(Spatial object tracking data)
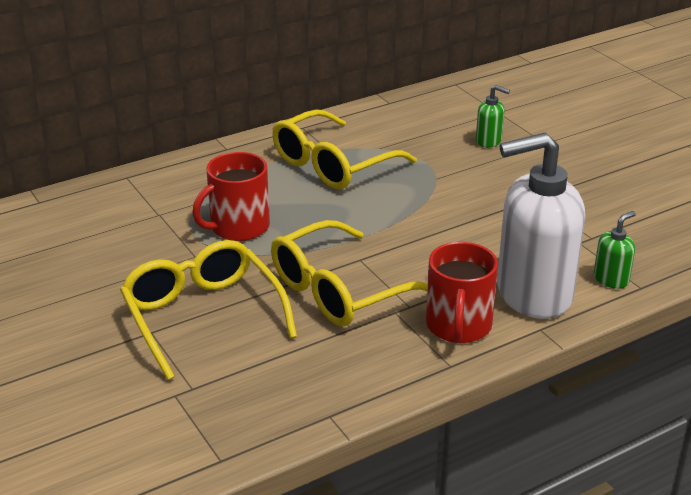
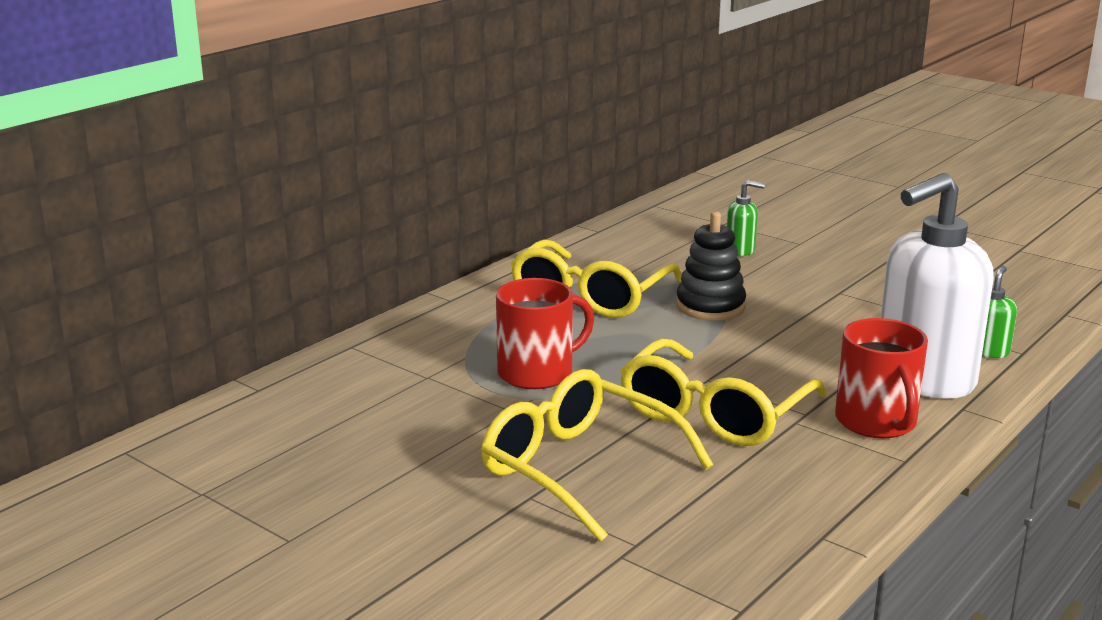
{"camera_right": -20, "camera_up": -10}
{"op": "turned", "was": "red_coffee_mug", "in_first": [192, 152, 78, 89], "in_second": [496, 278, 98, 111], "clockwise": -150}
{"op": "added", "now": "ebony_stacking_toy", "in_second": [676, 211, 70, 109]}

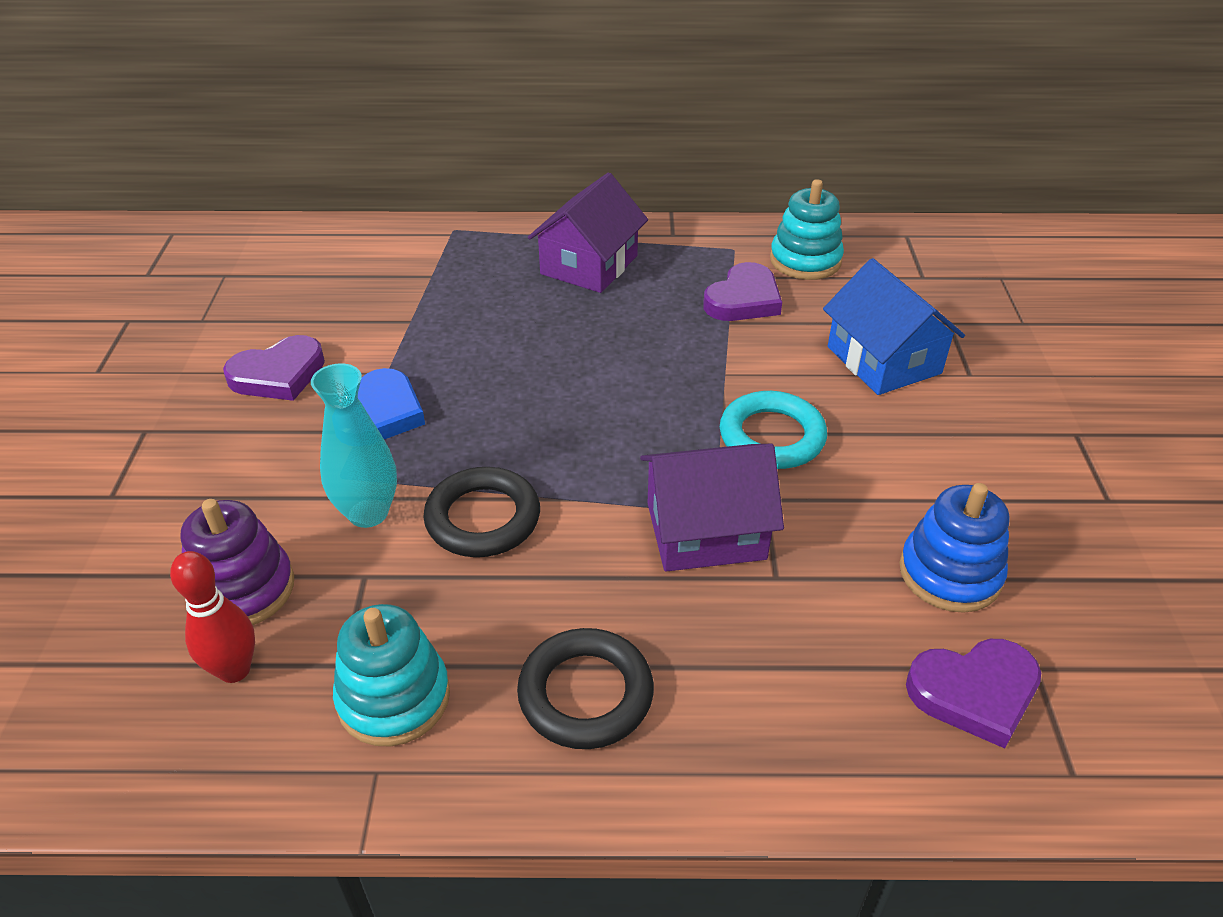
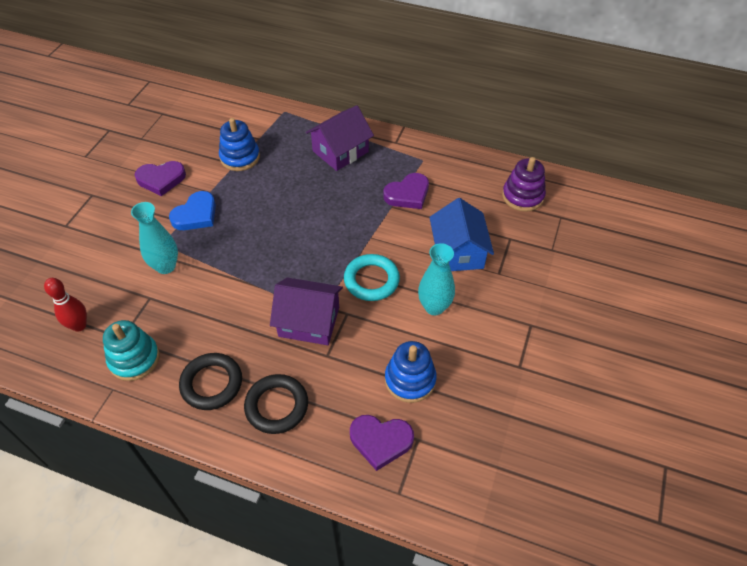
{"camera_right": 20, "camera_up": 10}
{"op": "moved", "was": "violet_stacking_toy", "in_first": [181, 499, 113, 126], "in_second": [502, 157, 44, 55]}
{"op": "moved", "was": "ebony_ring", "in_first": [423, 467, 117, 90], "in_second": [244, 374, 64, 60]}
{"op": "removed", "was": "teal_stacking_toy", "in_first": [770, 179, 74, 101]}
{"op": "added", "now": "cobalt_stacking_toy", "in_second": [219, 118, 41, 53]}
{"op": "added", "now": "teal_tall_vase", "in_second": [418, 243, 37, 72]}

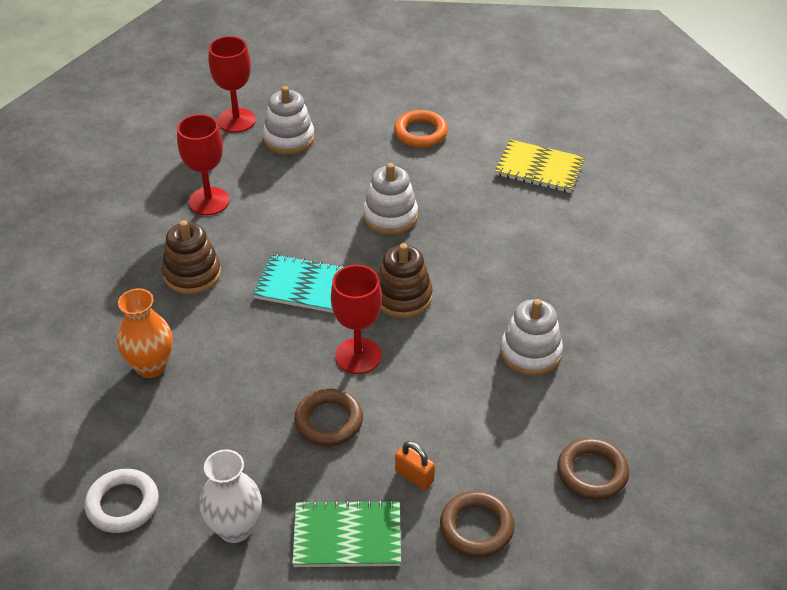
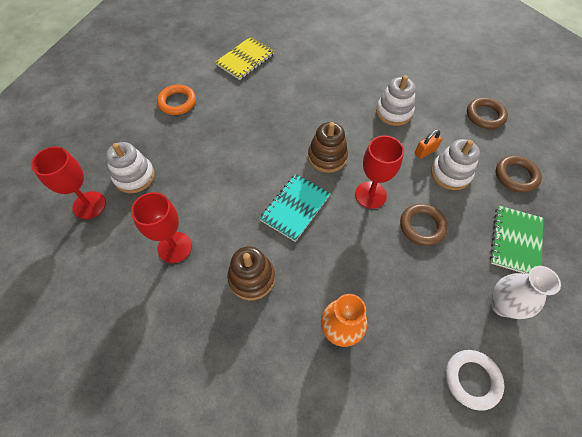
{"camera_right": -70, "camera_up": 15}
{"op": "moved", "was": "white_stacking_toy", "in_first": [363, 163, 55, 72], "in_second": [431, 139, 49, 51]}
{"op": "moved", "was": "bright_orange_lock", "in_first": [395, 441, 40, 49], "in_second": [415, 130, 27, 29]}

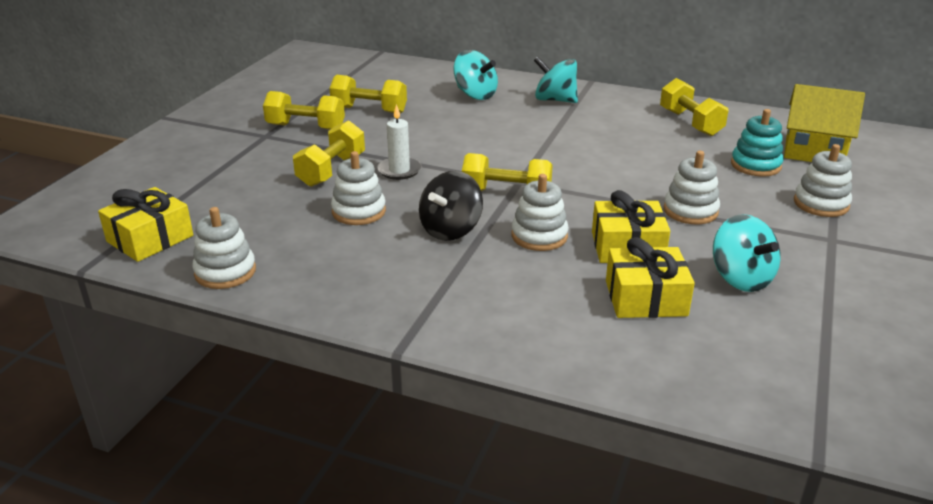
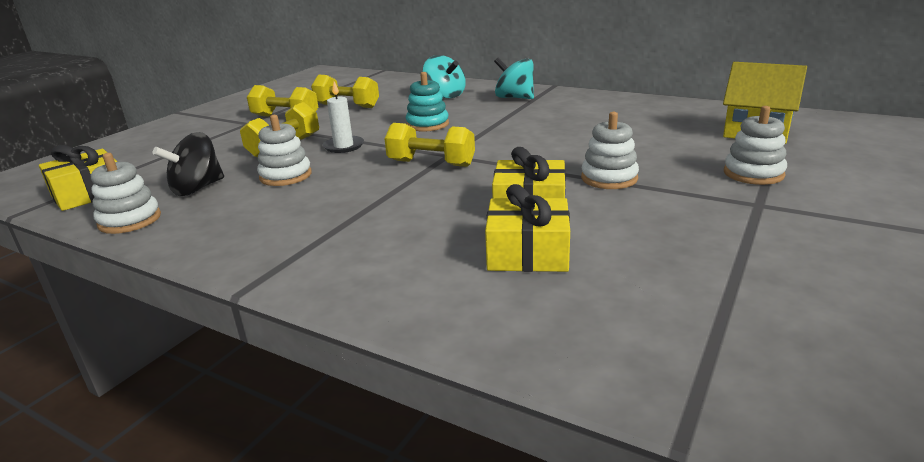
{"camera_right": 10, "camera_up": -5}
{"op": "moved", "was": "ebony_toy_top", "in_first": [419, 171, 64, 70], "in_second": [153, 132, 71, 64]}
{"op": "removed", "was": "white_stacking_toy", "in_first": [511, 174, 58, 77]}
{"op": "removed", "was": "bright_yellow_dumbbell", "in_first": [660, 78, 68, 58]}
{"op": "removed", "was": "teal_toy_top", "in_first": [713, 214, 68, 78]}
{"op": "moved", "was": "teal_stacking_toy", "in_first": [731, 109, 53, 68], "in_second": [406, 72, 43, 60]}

* _INSTRUCTIONS FOR THE TASK_:
The preceding entries are to be returned verbatim, with every picture excluded.

* _EXPECTED OUTPUT_:
{"camera_right": -20, "camera_up": -10}
{"op": "turned", "was": "red_coffee_mug", "in_first": [192, 152, 78, 89], "in_second": [496, 278, 98, 111], "clockwise": -150}
{"op": "added", "now": "ebony_stacking_toy", "in_second": [676, 211, 70, 109]}

{"camera_right": 20, "camera_up": 10}
{"op": "moved", "was": "violet_stacking_toy", "in_first": [181, 499, 113, 126], "in_second": [502, 157, 44, 55]}
{"op": "moved", "was": "ebony_ring", "in_first": [423, 467, 117, 90], "in_second": [244, 374, 64, 60]}
{"op": "removed", "was": "teal_stacking_toy", "in_first": [770, 179, 74, 101]}
{"op": "added", "now": "cobalt_stacking_toy", "in_second": [219, 118, 41, 53]}
{"op": "added", "now": "teal_tall_vase", "in_second": [418, 243, 37, 72]}

{"camera_right": -70, "camera_up": 15}
{"op": "moved", "was": "white_stacking_toy", "in_first": [363, 163, 55, 72], "in_second": [431, 139, 49, 51]}
{"op": "moved", "was": "bright_orange_lock", "in_first": [395, 441, 40, 49], "in_second": [415, 130, 27, 29]}

{"camera_right": 10, "camera_up": -5}
{"op": "moved", "was": "ebony_toy_top", "in_first": [419, 171, 64, 70], "in_second": [153, 132, 71, 64]}
{"op": "removed", "was": "white_stacking_toy", "in_first": [511, 174, 58, 77]}
{"op": "removed", "was": "bright_yellow_dumbbell", "in_first": [660, 78, 68, 58]}
{"op": "removed", "was": "teal_toy_top", "in_first": [713, 214, 68, 78]}
{"op": "moved", "was": "teal_stacking_toy", "in_first": [731, 109, 53, 68], "in_second": [406, 72, 43, 60]}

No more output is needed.